▸ The problem
All of the data is to be printed again exactly as it appears.

▸ The input
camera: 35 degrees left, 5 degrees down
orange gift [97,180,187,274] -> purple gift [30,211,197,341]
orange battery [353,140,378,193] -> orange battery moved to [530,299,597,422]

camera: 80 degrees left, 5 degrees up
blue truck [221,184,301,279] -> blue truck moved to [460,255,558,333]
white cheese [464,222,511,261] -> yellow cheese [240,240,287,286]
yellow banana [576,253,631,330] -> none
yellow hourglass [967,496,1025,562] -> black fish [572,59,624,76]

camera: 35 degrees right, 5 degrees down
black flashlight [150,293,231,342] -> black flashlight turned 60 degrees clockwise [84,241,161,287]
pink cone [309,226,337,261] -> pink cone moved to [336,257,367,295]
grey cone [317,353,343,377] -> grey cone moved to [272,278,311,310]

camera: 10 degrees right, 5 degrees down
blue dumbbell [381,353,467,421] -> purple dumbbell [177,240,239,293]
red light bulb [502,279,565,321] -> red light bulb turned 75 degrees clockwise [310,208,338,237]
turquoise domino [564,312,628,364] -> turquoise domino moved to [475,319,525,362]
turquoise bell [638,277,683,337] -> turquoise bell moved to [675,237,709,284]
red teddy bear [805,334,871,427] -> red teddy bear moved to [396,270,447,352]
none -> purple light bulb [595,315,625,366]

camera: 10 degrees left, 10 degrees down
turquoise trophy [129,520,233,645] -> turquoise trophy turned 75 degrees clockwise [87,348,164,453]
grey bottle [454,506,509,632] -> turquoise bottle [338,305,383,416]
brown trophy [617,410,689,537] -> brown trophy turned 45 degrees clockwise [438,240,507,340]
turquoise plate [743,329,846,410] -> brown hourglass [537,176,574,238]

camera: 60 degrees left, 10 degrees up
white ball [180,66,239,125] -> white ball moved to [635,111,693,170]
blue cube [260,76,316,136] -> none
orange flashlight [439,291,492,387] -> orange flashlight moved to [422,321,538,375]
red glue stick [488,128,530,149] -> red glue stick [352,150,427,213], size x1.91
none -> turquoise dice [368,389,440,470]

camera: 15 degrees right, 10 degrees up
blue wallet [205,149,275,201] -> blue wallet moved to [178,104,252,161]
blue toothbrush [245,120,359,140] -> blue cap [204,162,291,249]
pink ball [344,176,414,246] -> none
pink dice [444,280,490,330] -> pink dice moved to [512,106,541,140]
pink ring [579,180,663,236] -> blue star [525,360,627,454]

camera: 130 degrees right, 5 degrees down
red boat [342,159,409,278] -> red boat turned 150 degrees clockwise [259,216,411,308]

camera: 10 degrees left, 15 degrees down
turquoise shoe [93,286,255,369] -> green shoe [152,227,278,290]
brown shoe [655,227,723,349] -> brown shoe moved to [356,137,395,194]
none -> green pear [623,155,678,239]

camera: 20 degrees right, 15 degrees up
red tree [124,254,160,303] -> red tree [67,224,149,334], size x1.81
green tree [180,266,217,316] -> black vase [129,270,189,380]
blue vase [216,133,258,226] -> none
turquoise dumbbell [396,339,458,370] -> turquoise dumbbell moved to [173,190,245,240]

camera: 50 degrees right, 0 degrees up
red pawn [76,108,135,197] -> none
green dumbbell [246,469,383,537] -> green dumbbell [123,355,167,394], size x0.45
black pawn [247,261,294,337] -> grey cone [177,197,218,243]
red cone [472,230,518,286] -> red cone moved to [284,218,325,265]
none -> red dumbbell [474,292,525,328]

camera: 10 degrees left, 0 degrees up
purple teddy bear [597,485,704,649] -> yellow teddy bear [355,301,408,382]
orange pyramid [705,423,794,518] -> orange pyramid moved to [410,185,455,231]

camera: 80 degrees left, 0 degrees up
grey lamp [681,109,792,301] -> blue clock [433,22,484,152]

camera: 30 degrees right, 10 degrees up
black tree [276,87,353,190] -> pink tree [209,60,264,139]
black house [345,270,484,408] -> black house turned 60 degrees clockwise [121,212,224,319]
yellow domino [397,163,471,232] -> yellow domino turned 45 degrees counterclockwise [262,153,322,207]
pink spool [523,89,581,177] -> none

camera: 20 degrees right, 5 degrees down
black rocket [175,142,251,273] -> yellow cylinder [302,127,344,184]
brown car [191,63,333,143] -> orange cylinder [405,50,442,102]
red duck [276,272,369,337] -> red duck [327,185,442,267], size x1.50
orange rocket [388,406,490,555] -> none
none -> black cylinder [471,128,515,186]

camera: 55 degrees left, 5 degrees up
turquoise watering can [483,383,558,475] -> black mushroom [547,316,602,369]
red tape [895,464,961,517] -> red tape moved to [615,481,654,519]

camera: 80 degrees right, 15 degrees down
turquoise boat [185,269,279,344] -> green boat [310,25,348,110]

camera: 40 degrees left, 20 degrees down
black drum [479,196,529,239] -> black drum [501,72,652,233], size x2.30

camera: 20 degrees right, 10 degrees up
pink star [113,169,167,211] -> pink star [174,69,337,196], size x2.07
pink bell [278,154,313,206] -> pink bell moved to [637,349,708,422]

▸ Result of this task
camera: 35 degrees left, 5 degrees down
orange gift [97,180,187,274] -> purple gift [30,211,197,341]
orange battery [353,140,378,193] -> orange battery moved to [530,299,597,422]

camera: 80 degrees left, 5 degrees up
blue truck [221,184,301,279] -> blue truck moved to [460,255,558,333]
white cheese [464,222,511,261] -> yellow cheese [240,240,287,286]
yellow banana [576,253,631,330] -> none
yellow hourglass [967,496,1025,562] -> black fish [572,59,624,76]

camera: 35 degrees right, 5 degrees down
black flashlight [150,293,231,342] -> black flashlight turned 60 degrees clockwise [84,241,161,287]
pink cone [309,226,337,261] -> pink cone moved to [336,257,367,295]
grey cone [317,353,343,377] -> grey cone moved to [272,278,311,310]

camera: 10 degrees right, 5 degrees down
blue dumbbell [381,353,467,421] -> purple dumbbell [177,240,239,293]
red light bulb [502,279,565,321] -> red light bulb turned 75 degrees clockwise [310,208,338,237]
turquoise domino [564,312,628,364] -> turquoise domino moved to [475,319,525,362]
turquoise bell [638,277,683,337] -> turquoise bell moved to [675,237,709,284]
red teddy bear [805,334,871,427] -> red teddy bear moved to [396,270,447,352]
none -> purple light bulb [595,315,625,366]

camera: 10 degrees left, 10 degrees down
turquoise trophy [129,520,233,645] -> turquoise trophy turned 75 degrees clockwise [87,348,164,453]
grey bottle [454,506,509,632] -> turquoise bottle [338,305,383,416]
brown trophy [617,410,689,537] -> brown trophy turned 45 degrees clockwise [438,240,507,340]
turquoise plate [743,329,846,410] -> brown hourglass [537,176,574,238]

camera: 60 degrees left, 10 degrees up
white ball [180,66,239,125] -> white ball moved to [635,111,693,170]
blue cube [260,76,316,136] -> none
orange flashlight [439,291,492,387] -> orange flashlight moved to [422,321,538,375]
red glue stick [488,128,530,149] -> red glue stick [352,150,427,213], size x1.91
none -> turquoise dice [368,389,440,470]

camera: 15 degrees right, 10 degrees up
blue wallet [205,149,275,201] -> blue wallet moved to [178,104,252,161]
blue toothbrush [245,120,359,140] -> blue cap [204,162,291,249]
pink ball [344,176,414,246] -> none
pink dice [444,280,490,330] -> pink dice moved to [512,106,541,140]
pink ring [579,180,663,236] -> blue star [525,360,627,454]

camera: 130 degrees right, 5 degrees down
red boat [342,159,409,278] -> red boat turned 150 degrees clockwise [259,216,411,308]

camera: 10 degrees left, 15 degrees down
turquoise shoe [93,286,255,369] -> green shoe [152,227,278,290]
brown shoe [655,227,723,349] -> brown shoe moved to [356,137,395,194]
none -> green pear [623,155,678,239]

camera: 20 degrees right, 15 degrees up
red tree [124,254,160,303] -> red tree [67,224,149,334], size x1.81
green tree [180,266,217,316] -> black vase [129,270,189,380]
blue vase [216,133,258,226] -> none
turquoise dumbbell [396,339,458,370] -> turquoise dumbbell moved to [173,190,245,240]

camera: 50 degrees right, 0 degrees up
red pawn [76,108,135,197] -> none
green dumbbell [246,469,383,537] -> green dumbbell [123,355,167,394], size x0.45
black pawn [247,261,294,337] -> grey cone [177,197,218,243]
red cone [472,230,518,286] -> red cone moved to [284,218,325,265]
none -> red dumbbell [474,292,525,328]

camera: 10 degrees left, 0 degrees up
purple teddy bear [597,485,704,649] -> yellow teddy bear [355,301,408,382]
orange pyramid [705,423,794,518] -> orange pyramid moved to [410,185,455,231]

camera: 80 degrees left, 0 degrees up
grey lamp [681,109,792,301] -> blue clock [433,22,484,152]

camera: 30 degrees right, 10 degrees up
black tree [276,87,353,190] -> pink tree [209,60,264,139]
black house [345,270,484,408] -> black house turned 60 degrees clockwise [121,212,224,319]
yellow domino [397,163,471,232] -> yellow domino turned 45 degrees counterclockwise [262,153,322,207]
pink spool [523,89,581,177] -> none

camera: 20 degrees right, 5 degrees down
black rocket [175,142,251,273] -> yellow cylinder [302,127,344,184]
brown car [191,63,333,143] -> orange cylinder [405,50,442,102]
red duck [276,272,369,337] -> red duck [327,185,442,267], size x1.50
orange rocket [388,406,490,555] -> none
none -> black cylinder [471,128,515,186]

camera: 55 degrees left, 5 degrees up
turquoise watering can [483,383,558,475] -> black mushroom [547,316,602,369]
red tape [895,464,961,517] -> red tape moved to [615,481,654,519]

camera: 80 degrees right, 15 degrees down
turquoise boat [185,269,279,344] -> green boat [310,25,348,110]

camera: 40 degrees left, 20 degrees down
black drum [479,196,529,239] -> black drum [501,72,652,233], size x2.30

camera: 20 degrees right, 10 degrees up
pink star [113,169,167,211] -> pink star [174,69,337,196], size x2.07
pink bell [278,154,313,206] -> pink bell moved to [637,349,708,422]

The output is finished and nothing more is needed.